*** EXTRACTED MATERIAL ***

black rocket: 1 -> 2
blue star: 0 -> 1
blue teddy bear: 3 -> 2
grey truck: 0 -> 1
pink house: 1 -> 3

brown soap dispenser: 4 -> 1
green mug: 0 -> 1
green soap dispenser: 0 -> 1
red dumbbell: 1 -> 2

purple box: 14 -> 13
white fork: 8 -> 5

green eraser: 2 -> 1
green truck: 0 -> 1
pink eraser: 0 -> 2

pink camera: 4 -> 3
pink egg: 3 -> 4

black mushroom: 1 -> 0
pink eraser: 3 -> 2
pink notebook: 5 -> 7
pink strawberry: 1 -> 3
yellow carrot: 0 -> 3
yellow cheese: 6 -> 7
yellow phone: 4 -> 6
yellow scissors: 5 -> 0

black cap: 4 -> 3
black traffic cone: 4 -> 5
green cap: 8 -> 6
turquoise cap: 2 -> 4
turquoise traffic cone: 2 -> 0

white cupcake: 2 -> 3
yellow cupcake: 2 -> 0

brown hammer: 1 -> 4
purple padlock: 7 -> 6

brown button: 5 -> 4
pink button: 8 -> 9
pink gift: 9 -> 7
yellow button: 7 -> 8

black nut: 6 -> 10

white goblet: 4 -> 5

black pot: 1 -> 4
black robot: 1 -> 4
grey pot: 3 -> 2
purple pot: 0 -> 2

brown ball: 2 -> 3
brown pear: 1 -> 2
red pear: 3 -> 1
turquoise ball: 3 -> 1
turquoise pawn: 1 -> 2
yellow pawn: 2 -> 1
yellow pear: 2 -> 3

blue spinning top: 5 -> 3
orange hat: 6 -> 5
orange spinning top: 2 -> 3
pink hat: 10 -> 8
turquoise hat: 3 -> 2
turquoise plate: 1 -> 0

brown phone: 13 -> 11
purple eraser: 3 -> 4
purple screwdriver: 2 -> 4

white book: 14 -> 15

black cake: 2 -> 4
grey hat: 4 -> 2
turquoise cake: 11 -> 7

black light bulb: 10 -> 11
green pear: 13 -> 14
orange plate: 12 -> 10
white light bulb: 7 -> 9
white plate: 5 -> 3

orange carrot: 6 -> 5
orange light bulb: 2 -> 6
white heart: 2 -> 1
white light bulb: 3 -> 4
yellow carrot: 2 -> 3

*** End of EXTRACTED MATERIAL ***

PROBLEM DETAILS: Return each line of the records above in which the word "light" occurs.

COMPLETED TASK:
black light bulb: 10 -> 11
white light bulb: 7 -> 9
orange light bulb: 2 -> 6
white light bulb: 3 -> 4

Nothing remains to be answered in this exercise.